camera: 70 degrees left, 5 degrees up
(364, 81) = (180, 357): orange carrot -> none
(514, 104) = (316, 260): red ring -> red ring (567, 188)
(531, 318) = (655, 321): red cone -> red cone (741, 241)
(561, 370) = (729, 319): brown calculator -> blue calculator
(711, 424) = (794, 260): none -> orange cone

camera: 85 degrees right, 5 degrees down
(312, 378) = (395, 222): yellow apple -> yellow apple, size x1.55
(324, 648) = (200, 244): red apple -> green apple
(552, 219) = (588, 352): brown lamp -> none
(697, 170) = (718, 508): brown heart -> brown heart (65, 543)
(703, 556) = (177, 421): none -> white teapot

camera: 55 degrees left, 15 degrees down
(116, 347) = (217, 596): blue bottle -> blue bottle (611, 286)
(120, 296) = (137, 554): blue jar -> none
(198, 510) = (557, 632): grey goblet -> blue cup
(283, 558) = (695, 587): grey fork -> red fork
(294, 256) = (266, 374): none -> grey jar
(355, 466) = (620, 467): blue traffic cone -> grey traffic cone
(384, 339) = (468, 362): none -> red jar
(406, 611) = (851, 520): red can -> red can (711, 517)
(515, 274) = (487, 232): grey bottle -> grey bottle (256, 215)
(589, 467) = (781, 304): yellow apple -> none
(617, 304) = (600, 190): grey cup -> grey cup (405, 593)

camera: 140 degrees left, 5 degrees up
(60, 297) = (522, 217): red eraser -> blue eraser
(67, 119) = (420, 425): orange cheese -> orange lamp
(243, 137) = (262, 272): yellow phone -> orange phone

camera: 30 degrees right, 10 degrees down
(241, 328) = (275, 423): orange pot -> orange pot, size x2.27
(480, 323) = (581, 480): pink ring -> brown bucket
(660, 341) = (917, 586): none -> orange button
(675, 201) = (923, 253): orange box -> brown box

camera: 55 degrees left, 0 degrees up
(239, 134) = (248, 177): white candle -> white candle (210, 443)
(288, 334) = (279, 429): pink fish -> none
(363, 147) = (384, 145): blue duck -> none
* * *
= ABOUT THIS TASK =
Write out the lines above from the one containing "(406, 611) = (851, 520): red" through the last, exactly as they are.

= SOLUTION TO THIS PROBLEM =
(406, 611) = (851, 520): red can -> red can (711, 517)
(515, 274) = (487, 232): grey bottle -> grey bottle (256, 215)
(589, 467) = (781, 304): yellow apple -> none
(617, 304) = (600, 190): grey cup -> grey cup (405, 593)

camera: 140 degrees left, 5 degrees up
(60, 297) = (522, 217): red eraser -> blue eraser
(67, 119) = (420, 425): orange cheese -> orange lamp
(243, 137) = (262, 272): yellow phone -> orange phone

camera: 30 degrees right, 10 degrees down
(241, 328) = (275, 423): orange pot -> orange pot, size x2.27
(480, 323) = (581, 480): pink ring -> brown bucket
(660, 341) = (917, 586): none -> orange button
(675, 201) = (923, 253): orange box -> brown box

camera: 55 degrees left, 0 degrees up
(239, 134) = (248, 177): white candle -> white candle (210, 443)
(288, 334) = (279, 429): pink fish -> none
(363, 147) = (384, 145): blue duck -> none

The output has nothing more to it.